▸ **Directions for this task**
Working from the records below, repeat exactly the lines starting at the line that contains "L3: 68mH (GND, N007) -> 15uH (GND, N007)" and ending at the line that contains "R108: 20k (W6, W20) -> 22k (W6, W20)", inclusive.

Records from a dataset

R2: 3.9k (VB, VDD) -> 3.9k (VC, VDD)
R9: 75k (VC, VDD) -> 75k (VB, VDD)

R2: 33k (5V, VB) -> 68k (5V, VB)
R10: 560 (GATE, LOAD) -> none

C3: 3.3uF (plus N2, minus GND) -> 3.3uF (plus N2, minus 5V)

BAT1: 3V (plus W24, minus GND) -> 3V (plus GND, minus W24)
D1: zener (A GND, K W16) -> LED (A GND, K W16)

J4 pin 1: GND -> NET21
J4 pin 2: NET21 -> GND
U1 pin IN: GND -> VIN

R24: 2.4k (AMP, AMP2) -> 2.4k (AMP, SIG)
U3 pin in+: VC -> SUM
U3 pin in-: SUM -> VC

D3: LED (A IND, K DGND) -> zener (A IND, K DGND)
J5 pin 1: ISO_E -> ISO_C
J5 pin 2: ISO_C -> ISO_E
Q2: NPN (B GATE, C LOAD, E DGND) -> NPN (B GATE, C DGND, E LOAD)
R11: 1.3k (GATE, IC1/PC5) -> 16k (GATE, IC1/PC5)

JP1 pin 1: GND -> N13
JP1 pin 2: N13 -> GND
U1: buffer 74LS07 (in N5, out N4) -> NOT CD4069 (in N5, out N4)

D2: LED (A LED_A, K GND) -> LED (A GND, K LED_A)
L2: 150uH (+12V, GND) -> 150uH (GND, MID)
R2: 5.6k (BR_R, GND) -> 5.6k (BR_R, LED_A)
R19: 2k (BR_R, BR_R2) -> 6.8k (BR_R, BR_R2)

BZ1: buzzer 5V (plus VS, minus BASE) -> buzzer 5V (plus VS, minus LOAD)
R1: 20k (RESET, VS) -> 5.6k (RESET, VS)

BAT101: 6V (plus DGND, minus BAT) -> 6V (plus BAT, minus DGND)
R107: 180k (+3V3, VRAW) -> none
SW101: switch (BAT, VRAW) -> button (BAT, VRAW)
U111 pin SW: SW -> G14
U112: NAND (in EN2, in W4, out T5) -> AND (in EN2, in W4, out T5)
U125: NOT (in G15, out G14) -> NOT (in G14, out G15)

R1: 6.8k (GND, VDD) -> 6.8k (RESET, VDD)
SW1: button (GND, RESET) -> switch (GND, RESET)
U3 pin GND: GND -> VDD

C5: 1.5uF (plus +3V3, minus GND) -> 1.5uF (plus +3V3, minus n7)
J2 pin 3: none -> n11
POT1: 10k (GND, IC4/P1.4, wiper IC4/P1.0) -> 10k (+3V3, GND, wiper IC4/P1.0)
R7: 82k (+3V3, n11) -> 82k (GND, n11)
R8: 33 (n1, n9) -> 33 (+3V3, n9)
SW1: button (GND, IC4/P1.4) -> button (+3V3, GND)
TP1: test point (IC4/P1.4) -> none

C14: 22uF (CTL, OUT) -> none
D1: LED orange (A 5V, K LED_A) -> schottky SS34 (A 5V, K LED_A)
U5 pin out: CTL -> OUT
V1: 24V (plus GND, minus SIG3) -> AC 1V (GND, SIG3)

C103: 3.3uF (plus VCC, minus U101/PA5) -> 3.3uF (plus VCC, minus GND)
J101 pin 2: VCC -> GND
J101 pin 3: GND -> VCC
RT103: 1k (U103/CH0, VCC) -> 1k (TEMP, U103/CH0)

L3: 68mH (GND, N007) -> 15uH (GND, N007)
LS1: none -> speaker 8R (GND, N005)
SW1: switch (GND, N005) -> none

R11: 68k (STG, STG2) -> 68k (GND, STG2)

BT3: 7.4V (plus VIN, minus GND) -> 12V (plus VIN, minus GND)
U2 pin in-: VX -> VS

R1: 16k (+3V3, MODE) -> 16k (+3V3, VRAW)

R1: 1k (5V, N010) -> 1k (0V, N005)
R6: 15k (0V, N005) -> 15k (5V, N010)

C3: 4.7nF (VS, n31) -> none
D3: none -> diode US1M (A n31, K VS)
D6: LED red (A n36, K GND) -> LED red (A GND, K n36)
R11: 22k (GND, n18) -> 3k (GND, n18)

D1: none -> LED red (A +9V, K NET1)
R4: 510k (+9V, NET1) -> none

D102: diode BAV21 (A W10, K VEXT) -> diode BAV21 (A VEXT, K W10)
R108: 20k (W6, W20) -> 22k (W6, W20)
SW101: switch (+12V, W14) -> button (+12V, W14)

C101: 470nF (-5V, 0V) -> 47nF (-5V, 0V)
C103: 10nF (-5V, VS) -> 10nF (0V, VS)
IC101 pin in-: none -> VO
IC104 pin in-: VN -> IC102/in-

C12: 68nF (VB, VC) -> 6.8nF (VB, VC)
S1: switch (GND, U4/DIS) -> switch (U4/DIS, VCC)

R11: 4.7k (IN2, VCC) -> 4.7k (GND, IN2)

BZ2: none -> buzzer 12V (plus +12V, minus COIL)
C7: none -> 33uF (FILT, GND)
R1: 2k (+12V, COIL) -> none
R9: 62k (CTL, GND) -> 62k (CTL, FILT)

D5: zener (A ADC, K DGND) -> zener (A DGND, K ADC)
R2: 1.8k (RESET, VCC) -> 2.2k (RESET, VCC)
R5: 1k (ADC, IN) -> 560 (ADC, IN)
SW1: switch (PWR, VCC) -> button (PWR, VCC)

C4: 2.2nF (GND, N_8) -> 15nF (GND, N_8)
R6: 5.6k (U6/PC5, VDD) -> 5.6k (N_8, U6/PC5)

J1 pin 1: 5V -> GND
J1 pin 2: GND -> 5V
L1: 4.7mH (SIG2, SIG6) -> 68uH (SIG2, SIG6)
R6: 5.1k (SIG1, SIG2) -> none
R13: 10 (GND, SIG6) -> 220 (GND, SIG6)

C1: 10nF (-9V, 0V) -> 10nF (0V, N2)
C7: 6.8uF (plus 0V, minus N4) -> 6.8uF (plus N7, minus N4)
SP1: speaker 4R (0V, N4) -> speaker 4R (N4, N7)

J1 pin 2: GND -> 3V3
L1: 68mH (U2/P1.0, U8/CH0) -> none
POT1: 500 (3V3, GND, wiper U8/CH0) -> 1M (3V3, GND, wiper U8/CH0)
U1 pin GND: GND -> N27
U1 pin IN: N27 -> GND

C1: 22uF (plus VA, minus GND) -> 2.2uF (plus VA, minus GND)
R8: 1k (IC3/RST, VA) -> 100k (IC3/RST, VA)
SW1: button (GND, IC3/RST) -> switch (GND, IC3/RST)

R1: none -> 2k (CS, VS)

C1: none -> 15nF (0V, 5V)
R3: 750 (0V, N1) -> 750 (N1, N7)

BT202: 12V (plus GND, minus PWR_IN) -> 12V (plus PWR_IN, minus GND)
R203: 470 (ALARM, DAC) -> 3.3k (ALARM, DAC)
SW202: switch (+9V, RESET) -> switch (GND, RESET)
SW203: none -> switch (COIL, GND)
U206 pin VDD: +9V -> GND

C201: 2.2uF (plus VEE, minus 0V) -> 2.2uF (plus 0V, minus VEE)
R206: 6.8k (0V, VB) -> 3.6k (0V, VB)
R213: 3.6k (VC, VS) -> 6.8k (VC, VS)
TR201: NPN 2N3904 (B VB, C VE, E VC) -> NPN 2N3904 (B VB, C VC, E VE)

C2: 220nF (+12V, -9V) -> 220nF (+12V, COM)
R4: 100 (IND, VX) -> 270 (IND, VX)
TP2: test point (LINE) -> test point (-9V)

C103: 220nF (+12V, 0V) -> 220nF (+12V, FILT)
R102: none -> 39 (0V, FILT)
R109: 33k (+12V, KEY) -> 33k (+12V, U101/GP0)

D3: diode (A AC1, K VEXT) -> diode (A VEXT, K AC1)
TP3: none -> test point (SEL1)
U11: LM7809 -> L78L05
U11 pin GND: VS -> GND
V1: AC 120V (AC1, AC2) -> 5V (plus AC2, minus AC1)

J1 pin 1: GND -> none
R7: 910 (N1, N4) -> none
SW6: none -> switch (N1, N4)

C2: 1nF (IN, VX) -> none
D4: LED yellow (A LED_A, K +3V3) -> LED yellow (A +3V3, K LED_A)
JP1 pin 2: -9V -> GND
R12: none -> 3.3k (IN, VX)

▸ **Exercise result**
L3: 68mH (GND, N007) -> 15uH (GND, N007)
LS1: none -> speaker 8R (GND, N005)
SW1: switch (GND, N005) -> none

R11: 68k (STG, STG2) -> 68k (GND, STG2)

BT3: 7.4V (plus VIN, minus GND) -> 12V (plus VIN, minus GND)
U2 pin in-: VX -> VS

R1: 16k (+3V3, MODE) -> 16k (+3V3, VRAW)

R1: 1k (5V, N010) -> 1k (0V, N005)
R6: 15k (0V, N005) -> 15k (5V, N010)

C3: 4.7nF (VS, n31) -> none
D3: none -> diode US1M (A n31, K VS)
D6: LED red (A n36, K GND) -> LED red (A GND, K n36)
R11: 22k (GND, n18) -> 3k (GND, n18)

D1: none -> LED red (A +9V, K NET1)
R4: 510k (+9V, NET1) -> none

D102: diode BAV21 (A W10, K VEXT) -> diode BAV21 (A VEXT, K W10)
R108: 20k (W6, W20) -> 22k (W6, W20)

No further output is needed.